§ Task goal
Please retype, character for character, the rows from the line holding "brown rectangle at" through the line holding "yellow pentagon at (336, 19): moved 3 px down", both included. Leave the pictures out of your answer.

§ Extracted data
—————
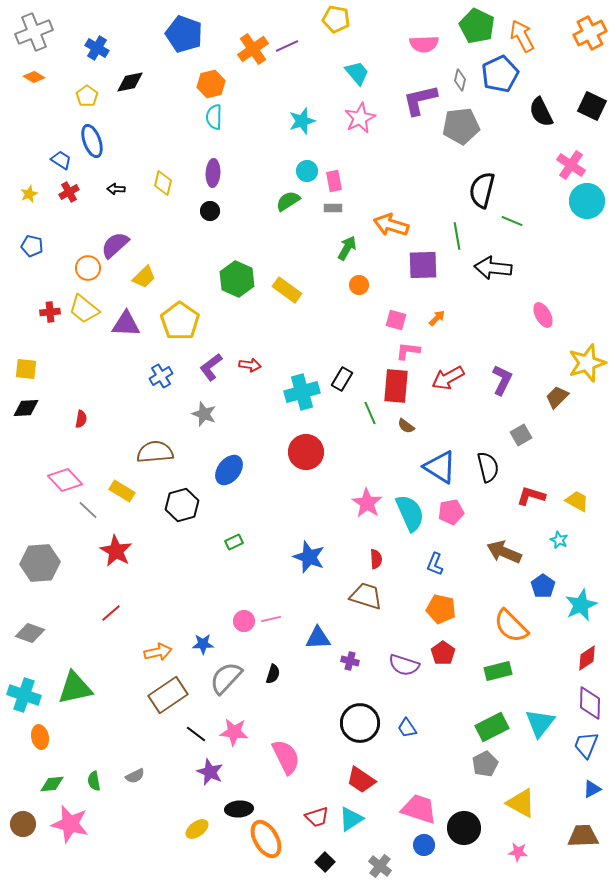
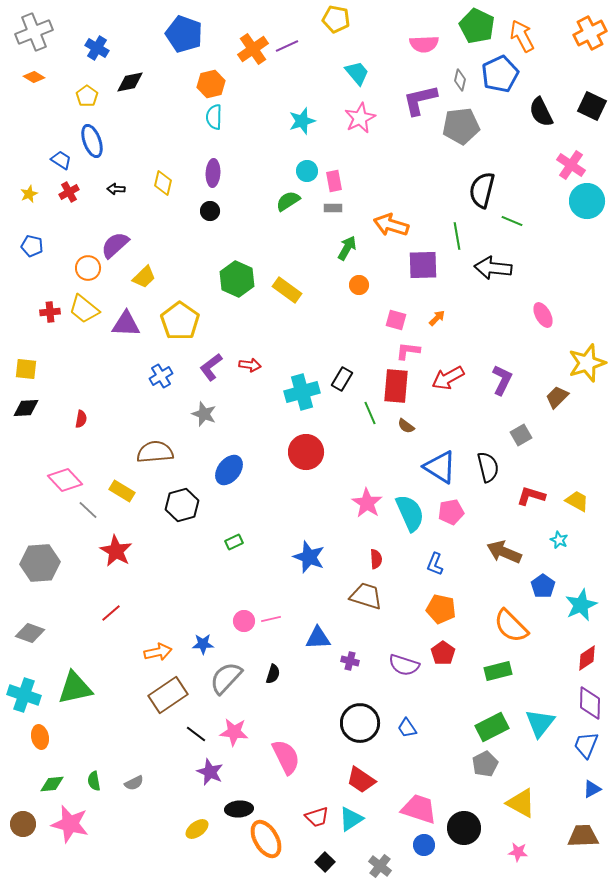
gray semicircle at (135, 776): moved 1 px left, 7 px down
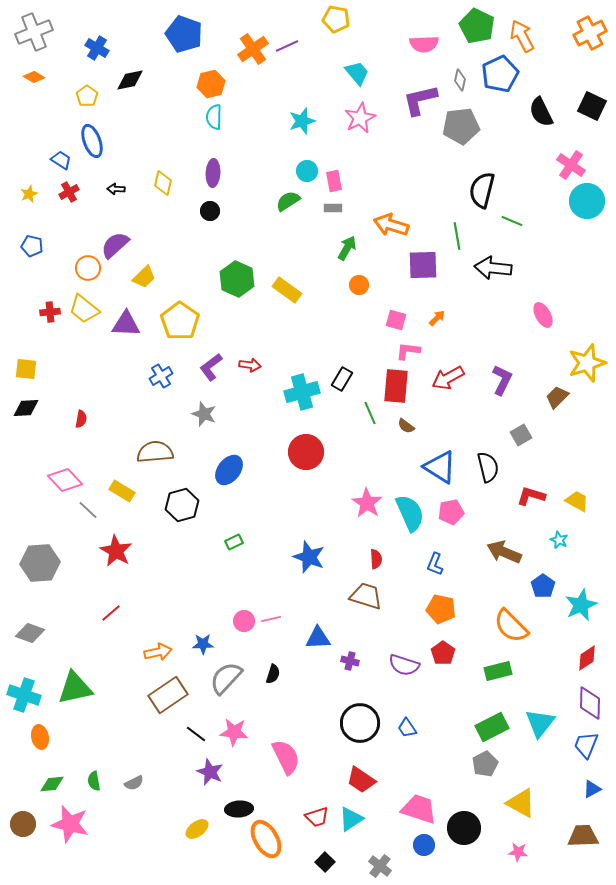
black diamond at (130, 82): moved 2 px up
—————
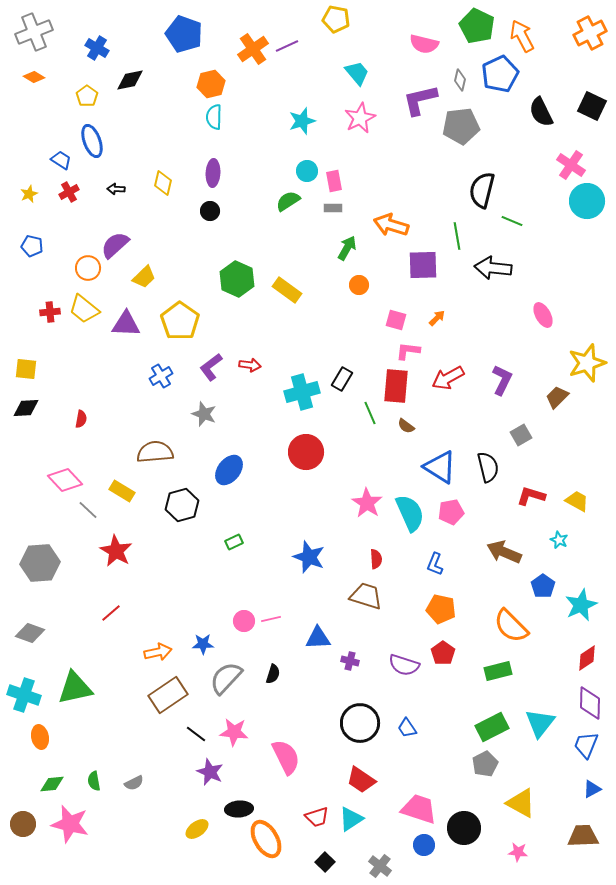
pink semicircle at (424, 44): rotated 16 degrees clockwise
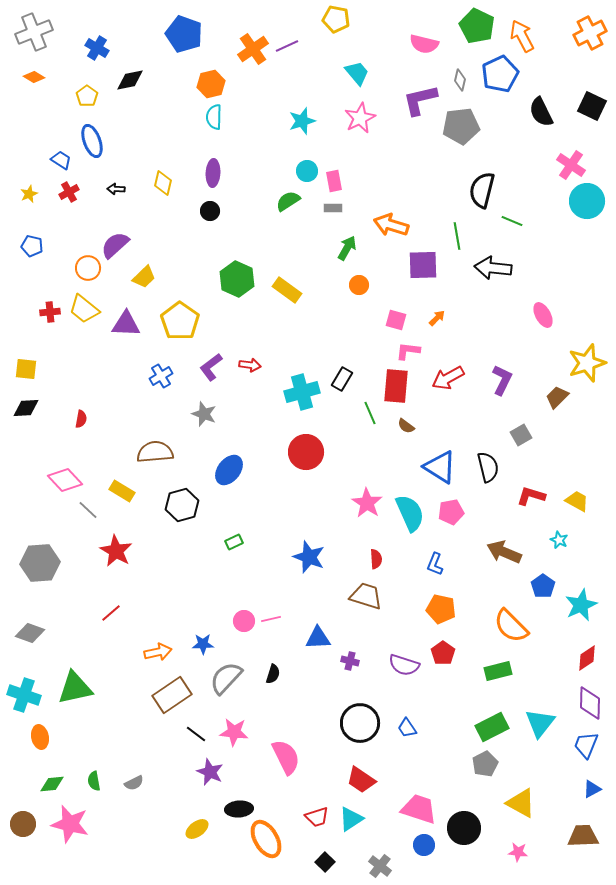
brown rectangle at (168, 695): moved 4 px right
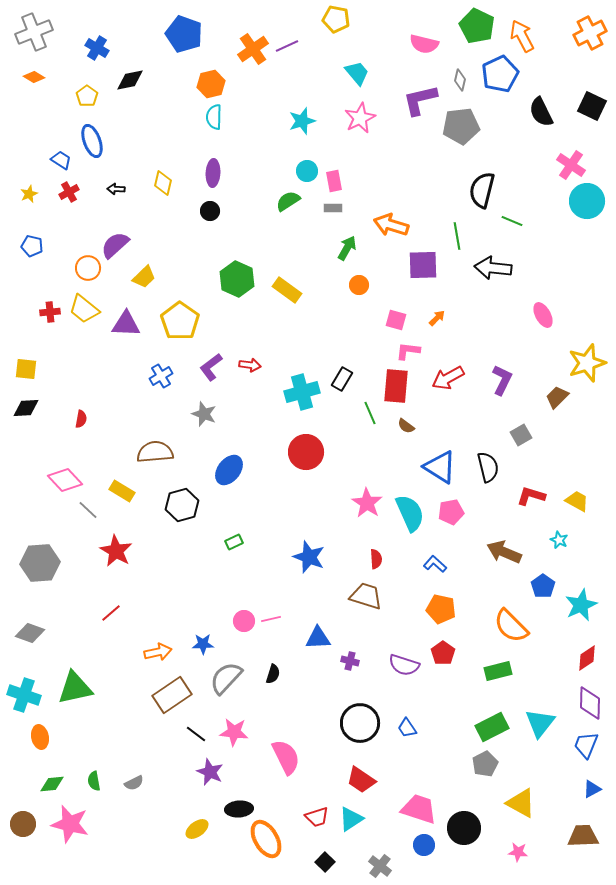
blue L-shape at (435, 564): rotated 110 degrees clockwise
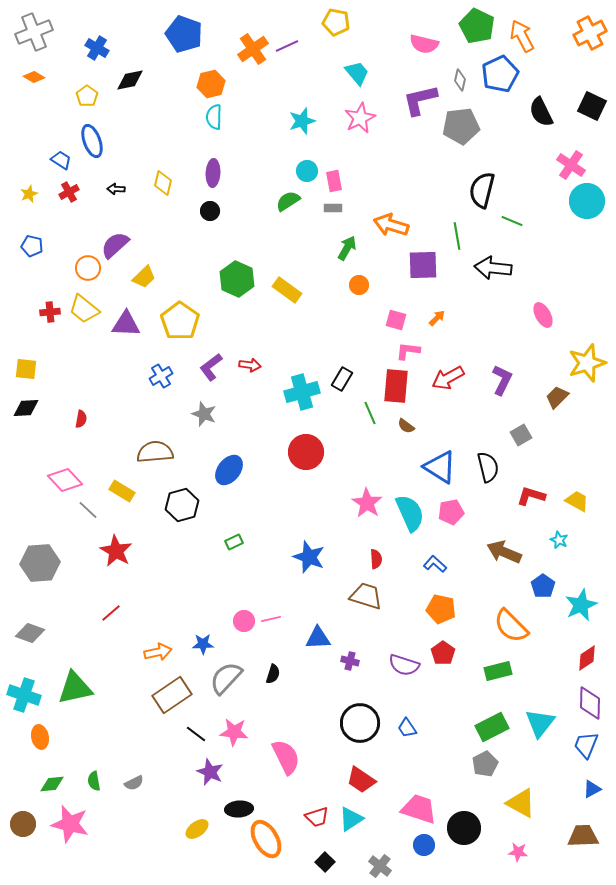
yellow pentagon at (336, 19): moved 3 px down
—————
§ The solution
brown rectangle at (168, 695): moved 4 px right
blue L-shape at (435, 564): rotated 110 degrees clockwise
yellow pentagon at (336, 19): moved 3 px down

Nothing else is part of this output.